▶ Task instructions
Could you quote, exactly as they stand, the lines running from the one with "none -> brown brick L14 level 1" to the final line of the material?

▶ Given information
Start of Block

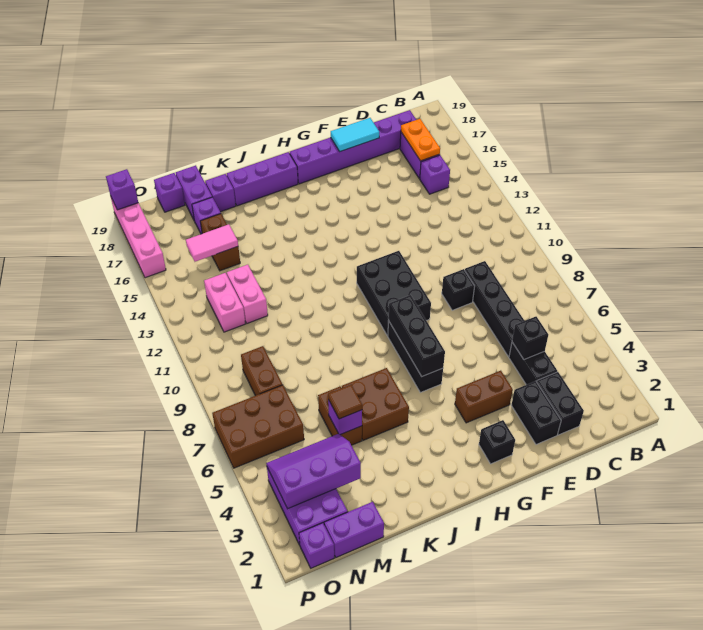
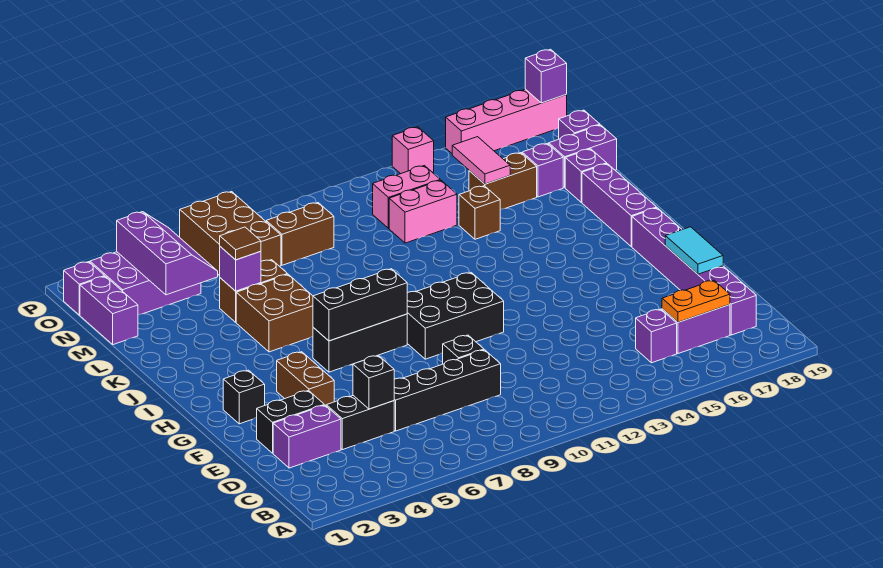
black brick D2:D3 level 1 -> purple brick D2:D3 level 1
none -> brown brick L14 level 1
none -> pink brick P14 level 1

End of Block

▶ Answer to this exercise
none -> brown brick L14 level 1
none -> pink brick P14 level 1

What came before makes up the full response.